§ TRY IT
The pictures are to be omitted when the entries are reproduced exactly.

§ RECORDS SUPPLIED
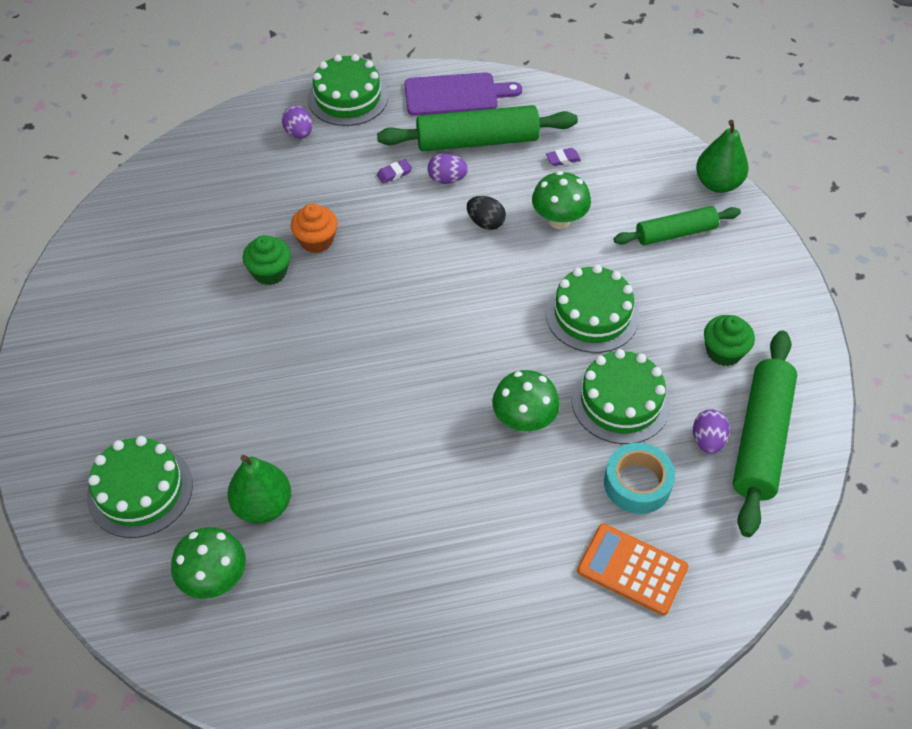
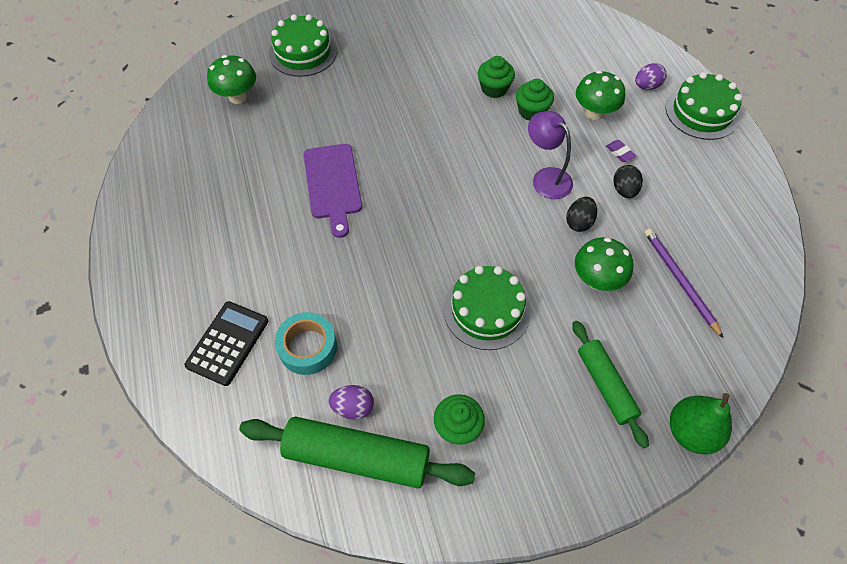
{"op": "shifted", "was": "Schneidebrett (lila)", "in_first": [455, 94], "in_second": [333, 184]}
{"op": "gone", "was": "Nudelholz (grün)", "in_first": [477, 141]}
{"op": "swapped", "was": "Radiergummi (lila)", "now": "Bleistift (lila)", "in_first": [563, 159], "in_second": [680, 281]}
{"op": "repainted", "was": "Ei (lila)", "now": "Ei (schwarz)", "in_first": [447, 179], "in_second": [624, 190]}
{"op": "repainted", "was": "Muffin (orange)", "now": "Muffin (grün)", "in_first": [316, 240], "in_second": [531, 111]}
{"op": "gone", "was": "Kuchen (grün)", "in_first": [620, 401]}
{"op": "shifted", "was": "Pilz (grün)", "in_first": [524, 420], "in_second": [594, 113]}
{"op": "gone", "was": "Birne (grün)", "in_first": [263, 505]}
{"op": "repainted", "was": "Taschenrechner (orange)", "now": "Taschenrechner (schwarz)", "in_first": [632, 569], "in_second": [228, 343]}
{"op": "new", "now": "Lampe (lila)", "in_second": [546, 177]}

§ SOLUTION FOR THIS PROBLEM
{"op": "shifted", "was": "Schneidebrett (lila)", "in_first": [455, 94], "in_second": [333, 184]}
{"op": "gone", "was": "Nudelholz (grün)", "in_first": [477, 141]}
{"op": "swapped", "was": "Radiergummi (lila)", "now": "Bleistift (lila)", "in_first": [563, 159], "in_second": [680, 281]}
{"op": "repainted", "was": "Ei (lila)", "now": "Ei (schwarz)", "in_first": [447, 179], "in_second": [624, 190]}
{"op": "repainted", "was": "Muffin (orange)", "now": "Muffin (grün)", "in_first": [316, 240], "in_second": [531, 111]}
{"op": "gone", "was": "Kuchen (grün)", "in_first": [620, 401]}
{"op": "shifted", "was": "Pilz (grün)", "in_first": [524, 420], "in_second": [594, 113]}
{"op": "gone", "was": "Birne (grün)", "in_first": [263, 505]}
{"op": "repainted", "was": "Taschenrechner (orange)", "now": "Taschenrechner (schwarz)", "in_first": [632, 569], "in_second": [228, 343]}
{"op": "new", "now": "Lampe (lila)", "in_second": [546, 177]}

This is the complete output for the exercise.